YOUR TASK:
The entries that follow include a run beginning at the line with "yellow cone E17 level 1 -> none" and ending at the line with "lime brick B3:D3"; restate that run word for word and leave the rest out.

EXTRACTED INFORMATION:
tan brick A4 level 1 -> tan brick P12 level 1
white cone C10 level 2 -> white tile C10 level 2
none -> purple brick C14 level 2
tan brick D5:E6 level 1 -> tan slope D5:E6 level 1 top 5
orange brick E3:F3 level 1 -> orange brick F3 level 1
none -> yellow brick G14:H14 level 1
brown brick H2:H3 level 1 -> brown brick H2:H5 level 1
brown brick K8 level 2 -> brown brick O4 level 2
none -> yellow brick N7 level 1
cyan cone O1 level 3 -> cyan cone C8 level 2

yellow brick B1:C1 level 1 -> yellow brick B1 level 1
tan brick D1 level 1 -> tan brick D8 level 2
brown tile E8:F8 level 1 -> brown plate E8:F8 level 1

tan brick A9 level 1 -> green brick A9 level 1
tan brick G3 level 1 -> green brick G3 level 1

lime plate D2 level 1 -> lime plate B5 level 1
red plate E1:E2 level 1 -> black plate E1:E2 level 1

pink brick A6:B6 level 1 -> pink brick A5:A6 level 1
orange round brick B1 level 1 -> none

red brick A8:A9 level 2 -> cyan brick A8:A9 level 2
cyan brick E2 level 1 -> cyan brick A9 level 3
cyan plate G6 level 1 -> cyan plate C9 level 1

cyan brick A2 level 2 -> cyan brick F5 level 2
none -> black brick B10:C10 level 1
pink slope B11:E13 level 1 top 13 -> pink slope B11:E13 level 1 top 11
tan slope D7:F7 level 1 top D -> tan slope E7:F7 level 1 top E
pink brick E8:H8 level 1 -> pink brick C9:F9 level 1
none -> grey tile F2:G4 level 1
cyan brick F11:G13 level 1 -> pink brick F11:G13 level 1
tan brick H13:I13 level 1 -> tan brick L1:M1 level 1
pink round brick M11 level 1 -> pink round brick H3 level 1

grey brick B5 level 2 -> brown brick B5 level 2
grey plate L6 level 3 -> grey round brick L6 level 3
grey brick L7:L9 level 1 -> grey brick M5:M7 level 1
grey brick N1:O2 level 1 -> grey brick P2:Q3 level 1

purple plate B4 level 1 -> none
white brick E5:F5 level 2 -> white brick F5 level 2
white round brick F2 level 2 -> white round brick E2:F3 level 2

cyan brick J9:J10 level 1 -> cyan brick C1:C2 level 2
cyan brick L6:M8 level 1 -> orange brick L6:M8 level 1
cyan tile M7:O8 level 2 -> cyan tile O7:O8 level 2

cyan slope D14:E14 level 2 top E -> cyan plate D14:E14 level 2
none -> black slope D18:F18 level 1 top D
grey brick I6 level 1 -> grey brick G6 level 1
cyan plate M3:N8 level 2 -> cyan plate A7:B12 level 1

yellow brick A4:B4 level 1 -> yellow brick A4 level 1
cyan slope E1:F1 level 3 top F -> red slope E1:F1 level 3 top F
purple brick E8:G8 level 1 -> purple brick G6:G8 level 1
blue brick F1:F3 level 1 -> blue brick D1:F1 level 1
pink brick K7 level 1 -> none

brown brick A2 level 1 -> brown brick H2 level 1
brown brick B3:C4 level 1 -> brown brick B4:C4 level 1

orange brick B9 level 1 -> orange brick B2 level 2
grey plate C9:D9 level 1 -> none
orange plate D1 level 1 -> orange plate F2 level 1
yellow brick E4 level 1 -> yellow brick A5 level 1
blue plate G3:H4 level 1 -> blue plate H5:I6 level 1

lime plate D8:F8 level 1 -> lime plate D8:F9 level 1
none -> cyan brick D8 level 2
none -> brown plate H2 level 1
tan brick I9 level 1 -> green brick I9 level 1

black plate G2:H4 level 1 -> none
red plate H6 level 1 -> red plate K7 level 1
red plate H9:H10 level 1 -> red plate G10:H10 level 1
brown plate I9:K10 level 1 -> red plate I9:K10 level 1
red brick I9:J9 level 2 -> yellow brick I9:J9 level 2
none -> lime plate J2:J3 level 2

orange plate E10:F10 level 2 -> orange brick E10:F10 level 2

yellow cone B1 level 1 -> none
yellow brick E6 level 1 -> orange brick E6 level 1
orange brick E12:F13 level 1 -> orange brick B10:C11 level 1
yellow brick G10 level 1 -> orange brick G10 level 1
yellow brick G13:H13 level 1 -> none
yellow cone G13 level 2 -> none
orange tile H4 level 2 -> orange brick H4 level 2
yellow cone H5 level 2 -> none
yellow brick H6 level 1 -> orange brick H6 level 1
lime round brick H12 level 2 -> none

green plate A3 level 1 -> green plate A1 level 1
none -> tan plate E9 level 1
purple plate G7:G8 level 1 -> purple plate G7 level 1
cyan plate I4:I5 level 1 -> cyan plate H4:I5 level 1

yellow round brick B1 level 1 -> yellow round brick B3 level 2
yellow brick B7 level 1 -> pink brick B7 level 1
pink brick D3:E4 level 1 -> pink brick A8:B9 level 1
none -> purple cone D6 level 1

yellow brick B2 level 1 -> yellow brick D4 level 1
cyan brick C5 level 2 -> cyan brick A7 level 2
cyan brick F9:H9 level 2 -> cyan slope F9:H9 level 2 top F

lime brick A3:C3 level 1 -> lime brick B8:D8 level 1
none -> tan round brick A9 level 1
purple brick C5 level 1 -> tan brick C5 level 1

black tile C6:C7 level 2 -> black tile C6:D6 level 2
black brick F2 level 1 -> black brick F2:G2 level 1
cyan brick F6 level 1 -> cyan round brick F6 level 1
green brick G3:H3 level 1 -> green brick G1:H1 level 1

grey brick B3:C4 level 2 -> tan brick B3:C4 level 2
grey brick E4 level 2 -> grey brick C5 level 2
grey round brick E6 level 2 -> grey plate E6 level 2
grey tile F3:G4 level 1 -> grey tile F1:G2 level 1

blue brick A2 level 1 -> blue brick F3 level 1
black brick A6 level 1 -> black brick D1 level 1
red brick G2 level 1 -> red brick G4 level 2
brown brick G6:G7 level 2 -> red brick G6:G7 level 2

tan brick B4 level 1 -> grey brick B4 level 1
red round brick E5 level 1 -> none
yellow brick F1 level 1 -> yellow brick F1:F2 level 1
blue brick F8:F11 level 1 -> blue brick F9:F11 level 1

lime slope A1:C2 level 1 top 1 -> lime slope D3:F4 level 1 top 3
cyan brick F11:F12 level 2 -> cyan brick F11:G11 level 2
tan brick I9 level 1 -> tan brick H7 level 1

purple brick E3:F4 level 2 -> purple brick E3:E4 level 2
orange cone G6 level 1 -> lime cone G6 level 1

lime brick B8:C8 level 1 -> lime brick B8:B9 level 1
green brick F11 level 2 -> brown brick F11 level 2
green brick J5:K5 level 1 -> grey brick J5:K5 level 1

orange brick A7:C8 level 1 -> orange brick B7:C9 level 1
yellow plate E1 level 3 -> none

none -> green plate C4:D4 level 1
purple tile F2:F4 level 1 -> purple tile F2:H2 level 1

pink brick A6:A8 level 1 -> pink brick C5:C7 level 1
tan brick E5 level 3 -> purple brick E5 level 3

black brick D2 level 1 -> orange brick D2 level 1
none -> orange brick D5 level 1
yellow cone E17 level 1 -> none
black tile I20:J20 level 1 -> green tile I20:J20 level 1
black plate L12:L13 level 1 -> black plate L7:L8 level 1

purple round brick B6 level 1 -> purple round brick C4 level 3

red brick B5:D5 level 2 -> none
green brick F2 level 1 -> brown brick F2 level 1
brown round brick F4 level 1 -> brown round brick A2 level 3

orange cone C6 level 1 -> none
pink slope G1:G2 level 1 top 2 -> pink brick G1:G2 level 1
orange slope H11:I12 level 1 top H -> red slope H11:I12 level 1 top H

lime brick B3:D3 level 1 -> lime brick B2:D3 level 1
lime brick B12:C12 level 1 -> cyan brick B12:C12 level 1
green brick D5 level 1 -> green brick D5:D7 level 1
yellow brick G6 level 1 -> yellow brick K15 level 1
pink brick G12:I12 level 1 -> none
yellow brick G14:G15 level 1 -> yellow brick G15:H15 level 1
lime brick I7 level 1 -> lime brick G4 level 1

RESULT OF THE EXERCISE:
yellow cone E17 level 1 -> none
black tile I20:J20 level 1 -> green tile I20:J20 level 1
black plate L12:L13 level 1 -> black plate L7:L8 level 1

purple round brick B6 level 1 -> purple round brick C4 level 3

red brick B5:D5 level 2 -> none
green brick F2 level 1 -> brown brick F2 level 1
brown round brick F4 level 1 -> brown round brick A2 level 3

orange cone C6 level 1 -> none
pink slope G1:G2 level 1 top 2 -> pink brick G1:G2 level 1
orange slope H11:I12 level 1 top H -> red slope H11:I12 level 1 top H

lime brick B3:D3 level 1 -> lime brick B2:D3 level 1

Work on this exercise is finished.